■ **Work item**
Print the records below word for word, but leave out the pictures.

Records from a collection:
-----

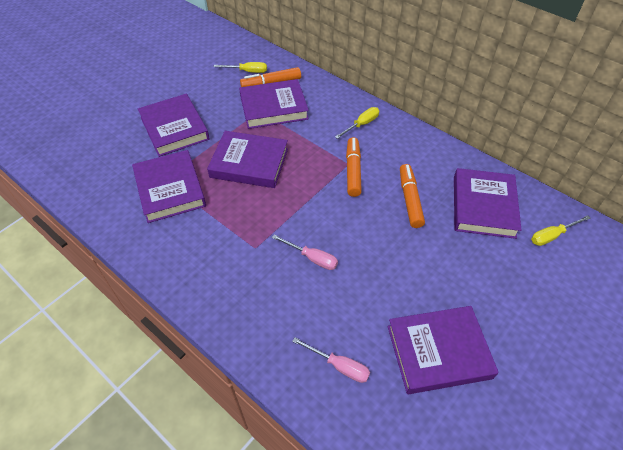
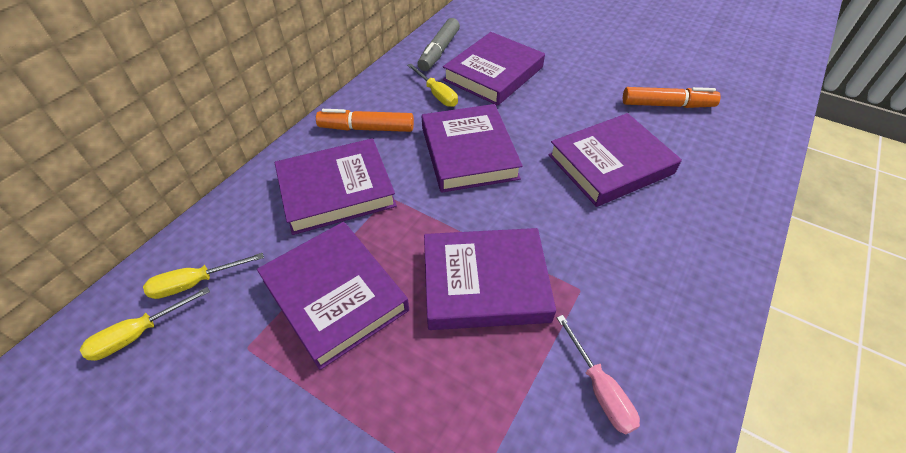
grey marker: 0 -> 1
orange marker: 3 -> 2
pink screwdriver: 2 -> 1

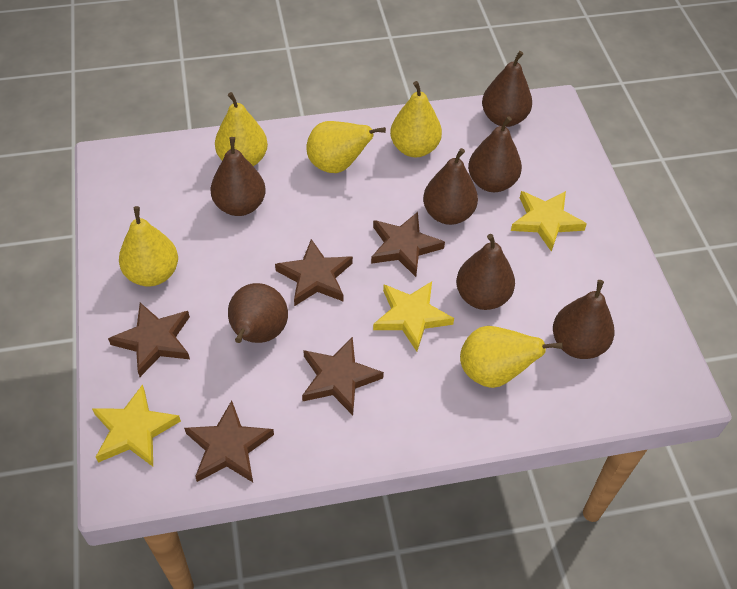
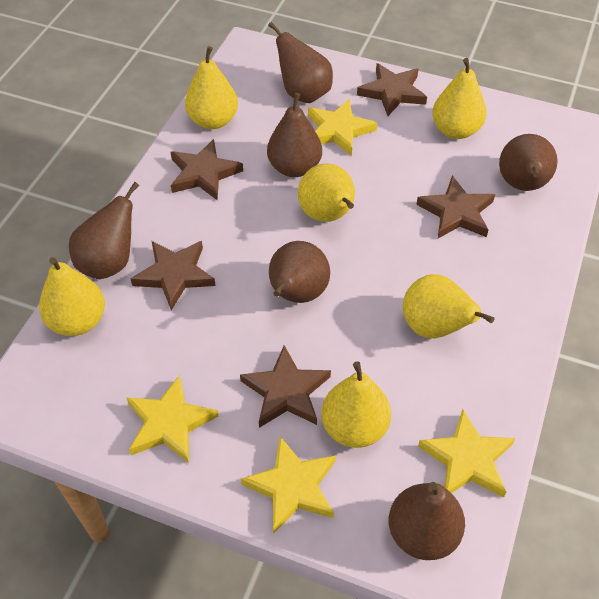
brown pear: 7 -> 6
yellow pear: 5 -> 6
yellow star: 3 -> 4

-----

■ **Exercise response**
grey marker: 0 -> 1
orange marker: 3 -> 2
pink screwdriver: 2 -> 1

brown pear: 7 -> 6
yellow pear: 5 -> 6
yellow star: 3 -> 4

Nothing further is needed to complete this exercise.